#### WORK ORDER:
Output the lines from the one holding "POT: none -> 5k" to the end of the entries that follow, exactly and only those, minus any pictures.

....

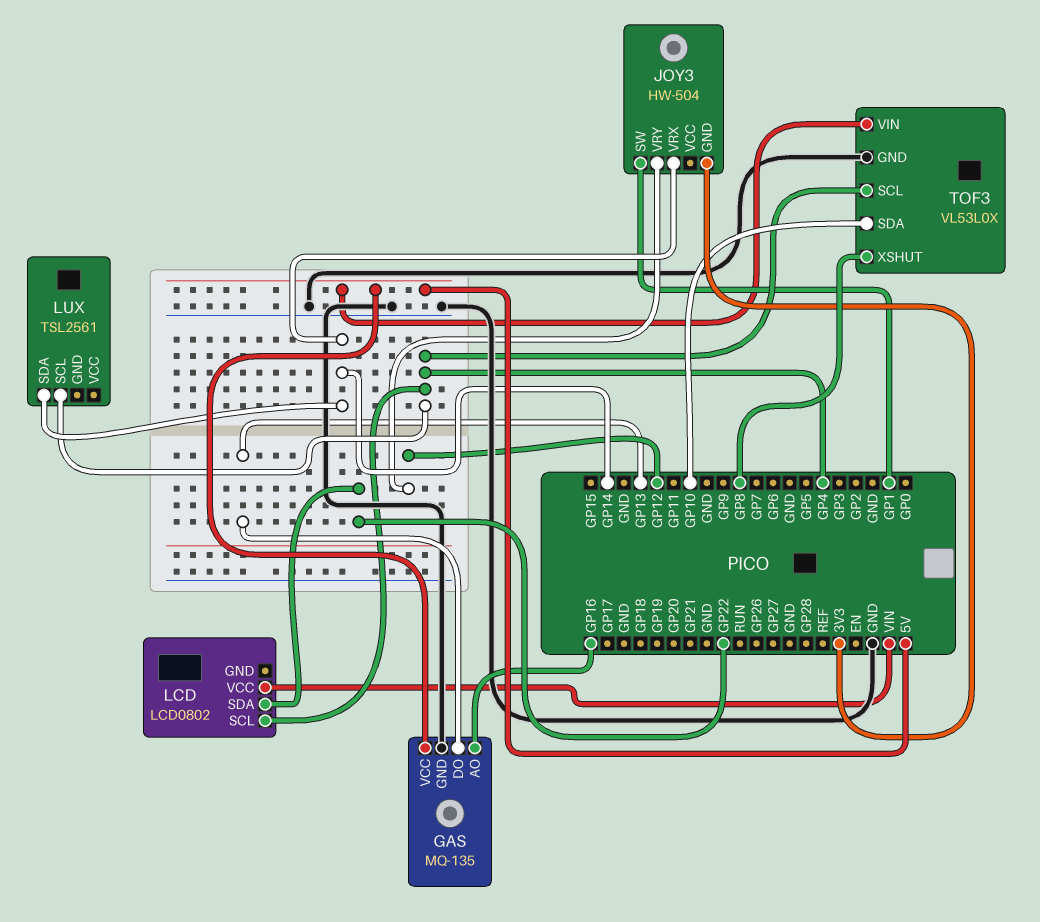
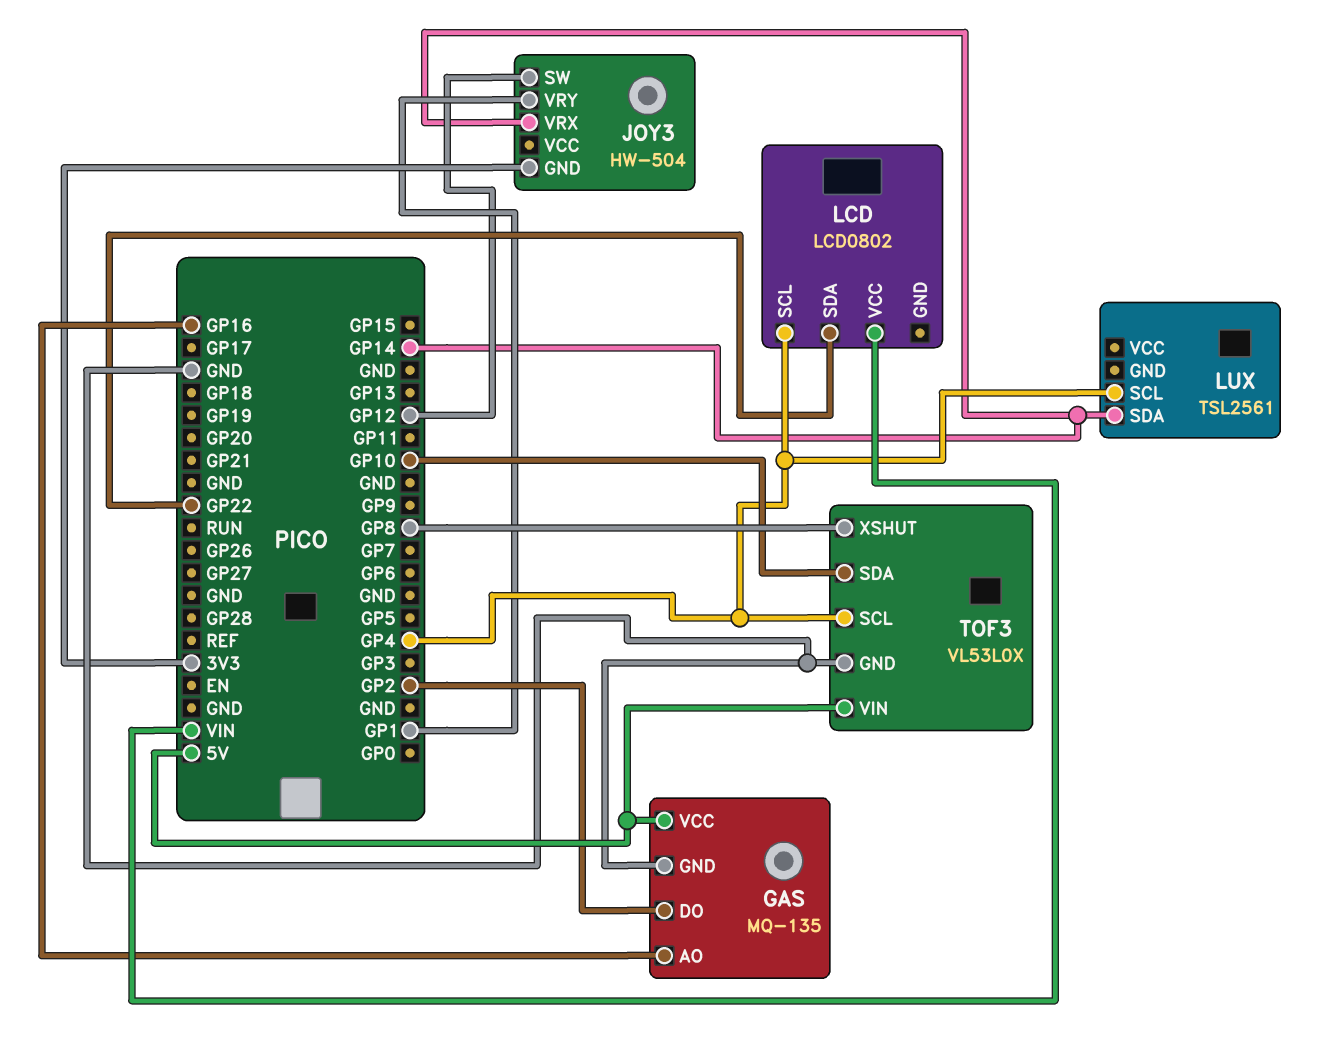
GAS pin DO: GP13 -> GP2
JOY3 pin SW: GP1 -> GP12
JOY3 pin VRY: GP12 -> GP1

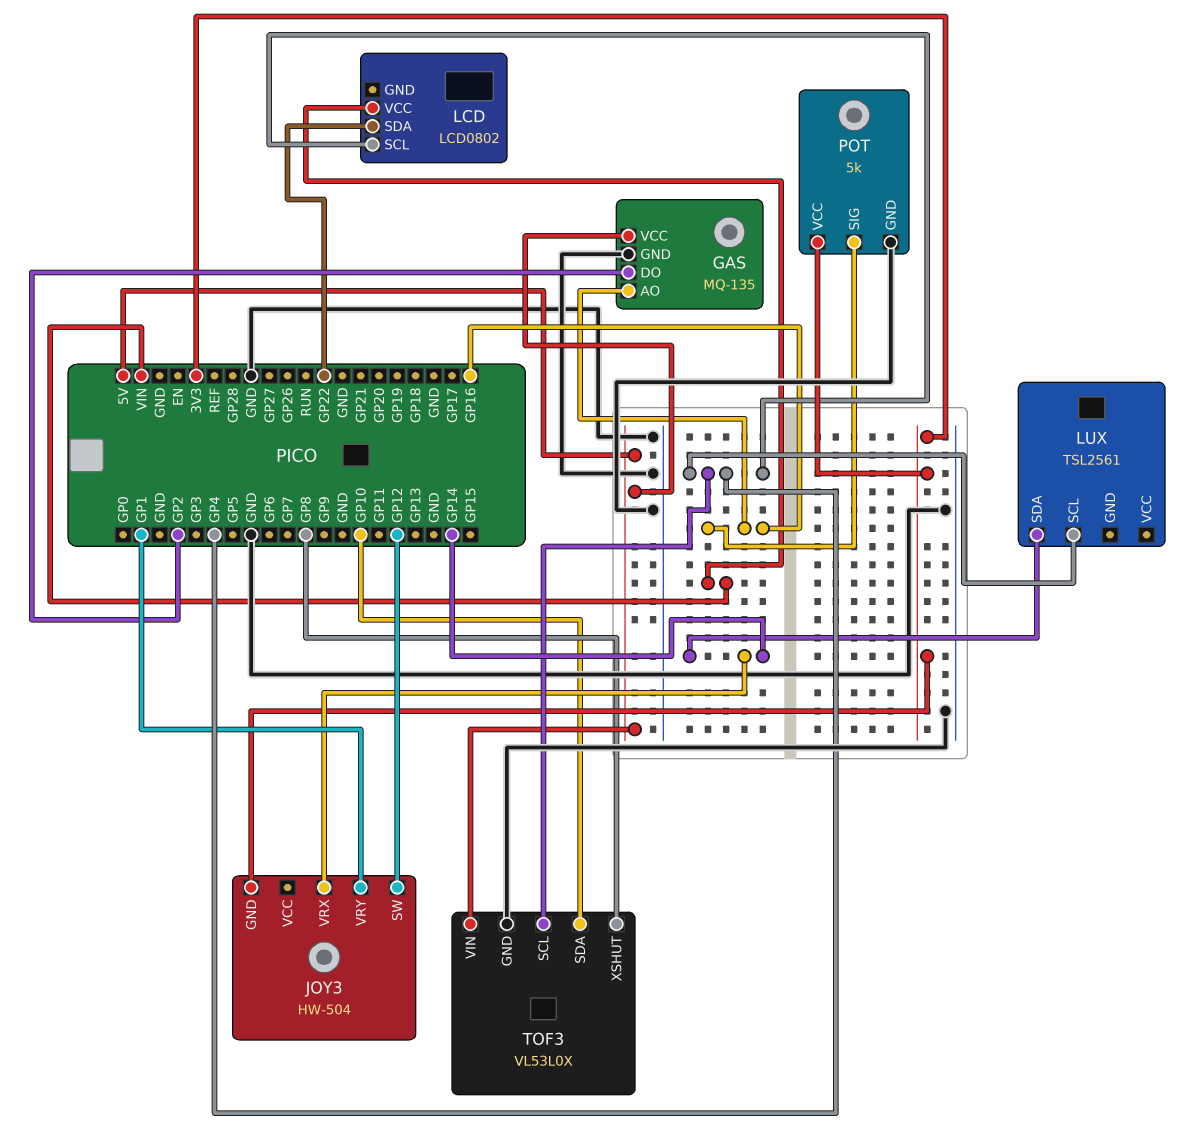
POT: none -> 5k
POT pin GND: none -> GND
POT pin SIG: none -> GP16
POT pin VCC: none -> 3V3

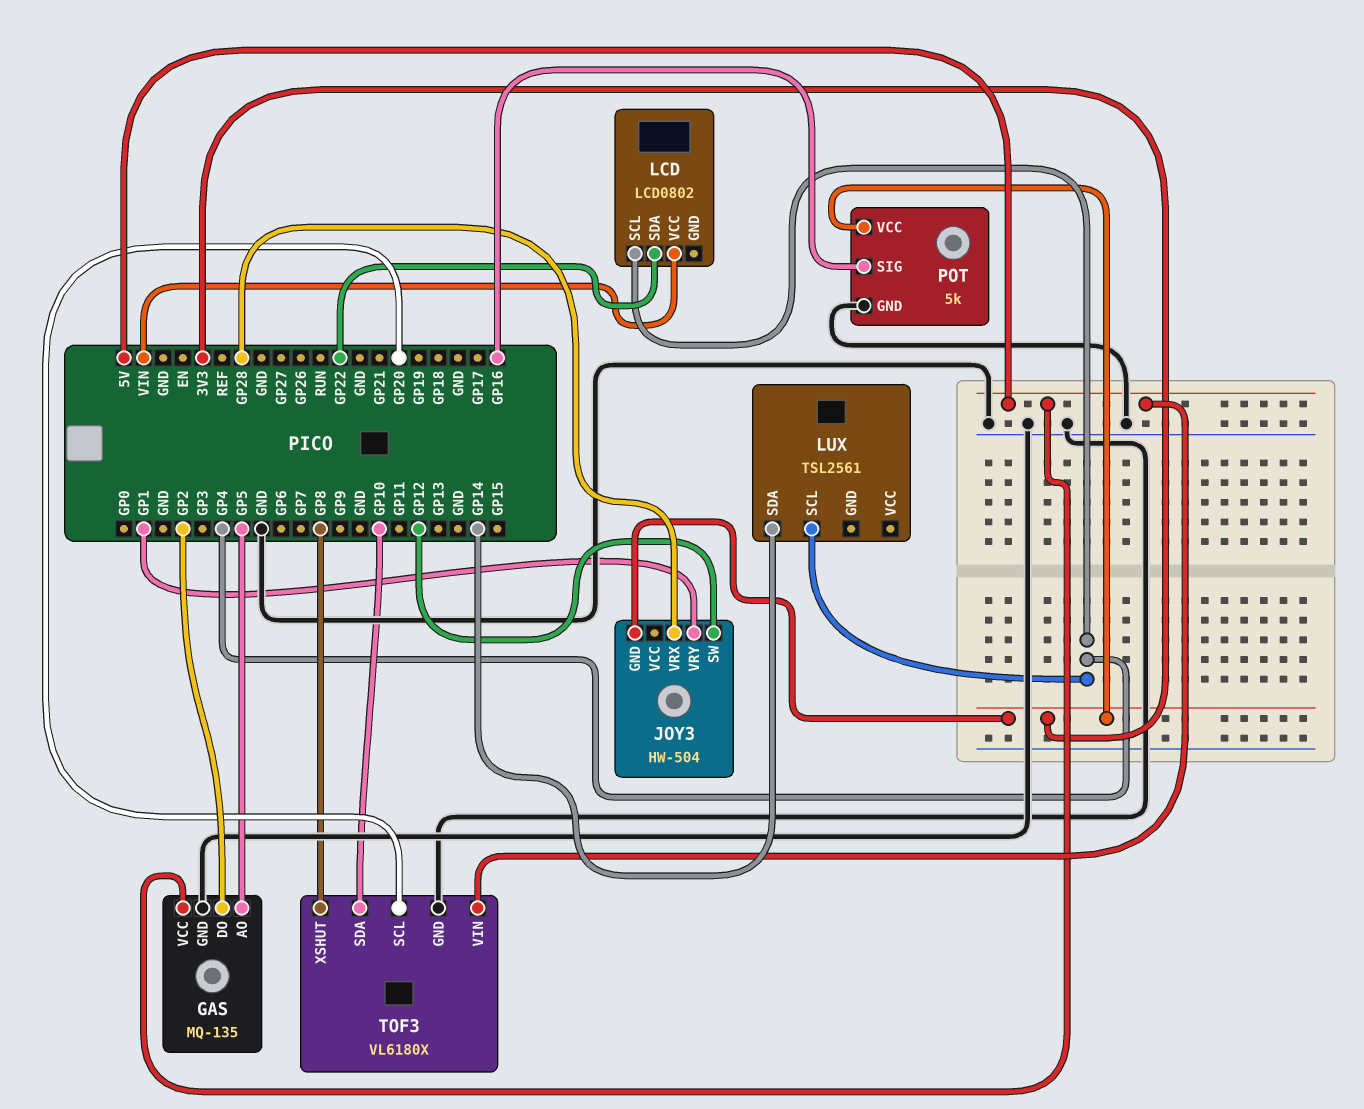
GAS pin AO: GP16 -> GP5
JOY3 pin VRX: GP14 -> GP28
TOF3: VL53L0X -> VL6180X
TOF3 pin SCL: GP4 -> GP20

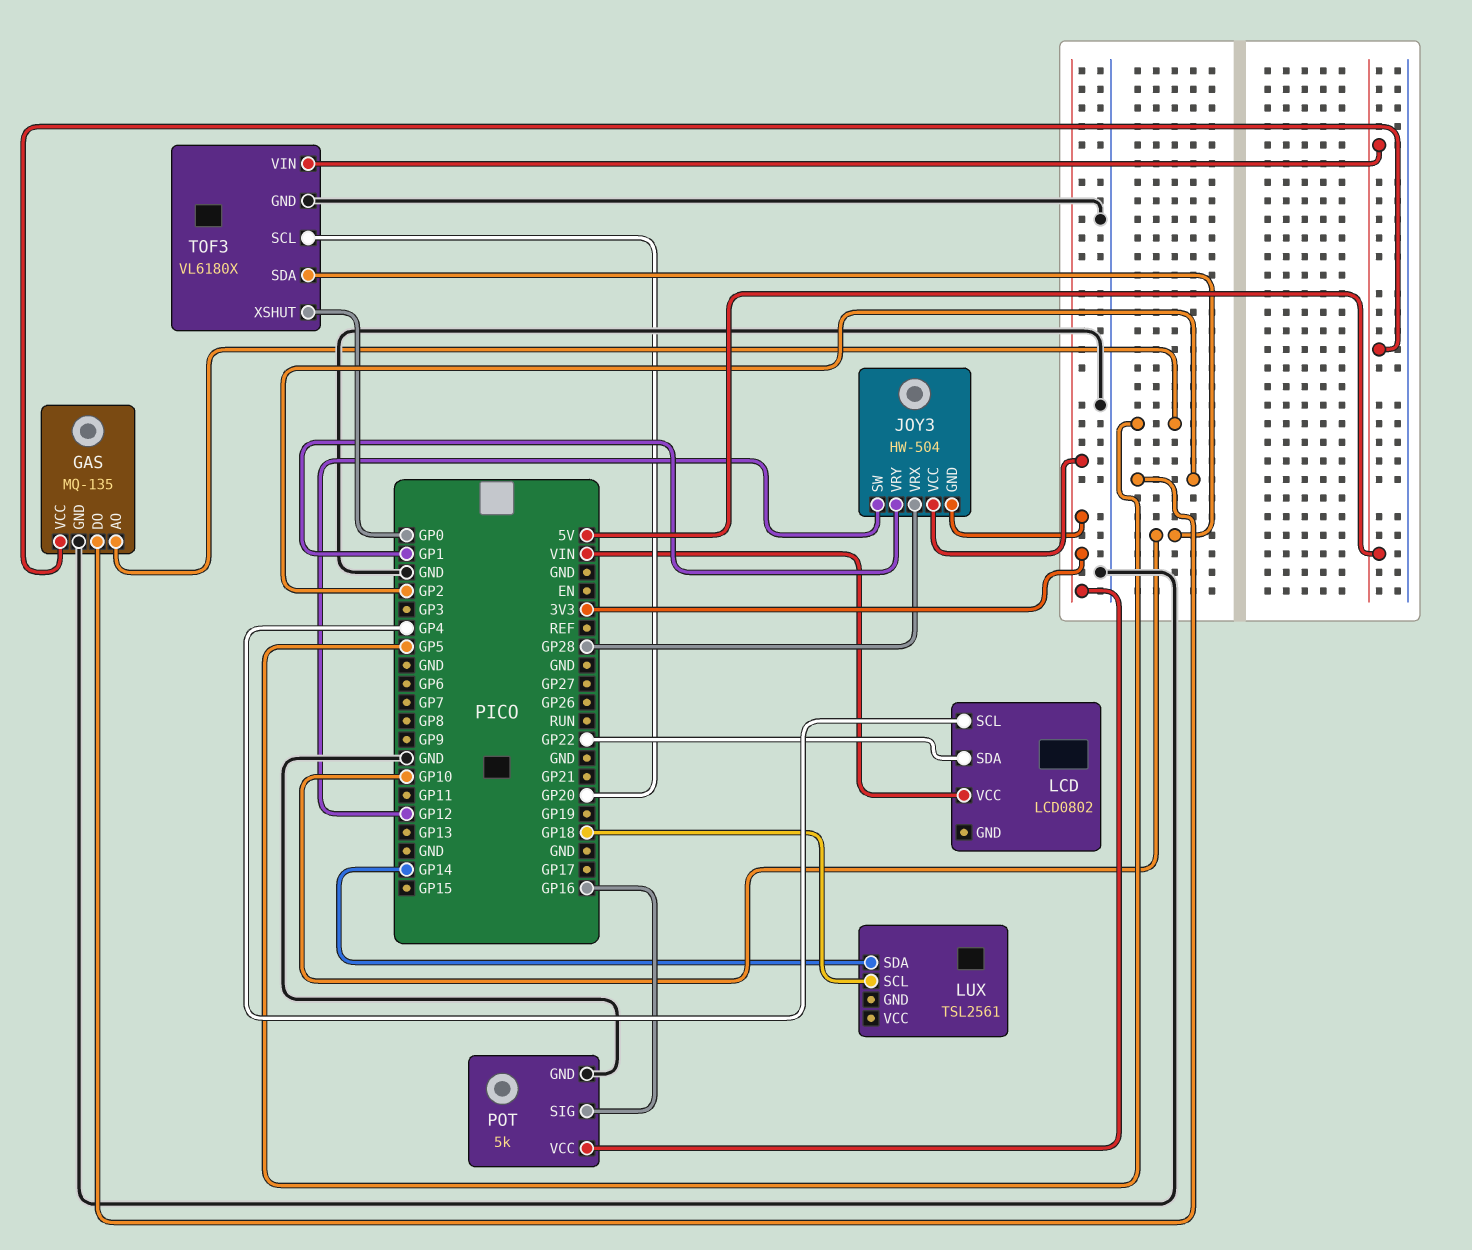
JOY3 pin VCC: none -> 3V3
LUX pin SCL: GP4 -> GP18
TOF3 pin XSHUT: GP8 -> GP0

....

#### OUTPUT OF THE TASK:
POT: none -> 5k
POT pin GND: none -> GND
POT pin SIG: none -> GP16
POT pin VCC: none -> 3V3

GAS pin AO: GP16 -> GP5
JOY3 pin VRX: GP14 -> GP28
TOF3: VL53L0X -> VL6180X
TOF3 pin SCL: GP4 -> GP20

JOY3 pin VCC: none -> 3V3
LUX pin SCL: GP4 -> GP18
TOF3 pin XSHUT: GP8 -> GP0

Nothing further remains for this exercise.